● **PROBLEM TO SOLVE**:
Read through the records below and copy each line that uses the word "camera".
▼
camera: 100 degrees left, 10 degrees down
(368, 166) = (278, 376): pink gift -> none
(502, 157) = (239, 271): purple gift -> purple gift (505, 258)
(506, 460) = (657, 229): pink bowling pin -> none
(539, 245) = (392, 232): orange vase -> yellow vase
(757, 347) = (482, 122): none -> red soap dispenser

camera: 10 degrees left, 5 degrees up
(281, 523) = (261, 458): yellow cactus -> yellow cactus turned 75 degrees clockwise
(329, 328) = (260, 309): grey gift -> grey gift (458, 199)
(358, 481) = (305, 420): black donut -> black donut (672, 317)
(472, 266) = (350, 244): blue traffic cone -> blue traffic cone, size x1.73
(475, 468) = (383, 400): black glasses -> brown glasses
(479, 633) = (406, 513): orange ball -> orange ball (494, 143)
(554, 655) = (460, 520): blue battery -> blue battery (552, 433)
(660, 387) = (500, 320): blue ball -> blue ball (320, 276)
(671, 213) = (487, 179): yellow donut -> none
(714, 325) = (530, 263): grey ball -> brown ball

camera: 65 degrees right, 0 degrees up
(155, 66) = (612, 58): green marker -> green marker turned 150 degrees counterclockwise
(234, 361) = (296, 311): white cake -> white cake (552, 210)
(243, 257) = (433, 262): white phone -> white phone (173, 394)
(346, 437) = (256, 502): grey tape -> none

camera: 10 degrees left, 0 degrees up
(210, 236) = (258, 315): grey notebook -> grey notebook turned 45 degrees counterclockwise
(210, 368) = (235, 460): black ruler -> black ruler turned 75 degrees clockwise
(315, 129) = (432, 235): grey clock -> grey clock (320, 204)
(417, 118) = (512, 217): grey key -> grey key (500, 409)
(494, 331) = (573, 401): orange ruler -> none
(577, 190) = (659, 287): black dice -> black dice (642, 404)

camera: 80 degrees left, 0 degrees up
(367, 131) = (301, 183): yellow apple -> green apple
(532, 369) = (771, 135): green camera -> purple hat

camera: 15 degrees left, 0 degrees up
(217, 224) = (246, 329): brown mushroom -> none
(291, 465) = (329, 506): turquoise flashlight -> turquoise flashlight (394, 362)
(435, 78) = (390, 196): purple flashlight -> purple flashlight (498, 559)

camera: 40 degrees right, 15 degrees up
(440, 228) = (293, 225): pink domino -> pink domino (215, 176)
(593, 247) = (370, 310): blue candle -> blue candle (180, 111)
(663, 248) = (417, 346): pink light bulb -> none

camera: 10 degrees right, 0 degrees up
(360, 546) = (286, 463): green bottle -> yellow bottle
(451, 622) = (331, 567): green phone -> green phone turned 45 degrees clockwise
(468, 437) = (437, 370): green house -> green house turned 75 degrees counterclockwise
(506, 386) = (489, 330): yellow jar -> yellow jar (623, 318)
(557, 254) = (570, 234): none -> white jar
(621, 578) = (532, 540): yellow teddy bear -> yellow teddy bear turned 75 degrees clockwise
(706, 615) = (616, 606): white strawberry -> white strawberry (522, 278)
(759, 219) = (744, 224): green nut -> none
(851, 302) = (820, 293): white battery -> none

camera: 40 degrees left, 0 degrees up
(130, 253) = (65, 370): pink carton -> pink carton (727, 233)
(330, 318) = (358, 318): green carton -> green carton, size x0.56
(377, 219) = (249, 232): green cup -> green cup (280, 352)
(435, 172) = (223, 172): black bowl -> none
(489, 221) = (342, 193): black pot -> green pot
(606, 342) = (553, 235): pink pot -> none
▲
● **THE ANSWER**:
camera: 100 degrees left, 10 degrees down
camera: 10 degrees left, 5 degrees up
camera: 65 degrees right, 0 degrees up
camera: 10 degrees left, 0 degrees up
camera: 80 degrees left, 0 degrees up
(532, 369) = (771, 135): green camera -> purple hat
camera: 15 degrees left, 0 degrees up
camera: 40 degrees right, 15 degrees up
camera: 10 degrees right, 0 degrees up
camera: 40 degrees left, 0 degrees up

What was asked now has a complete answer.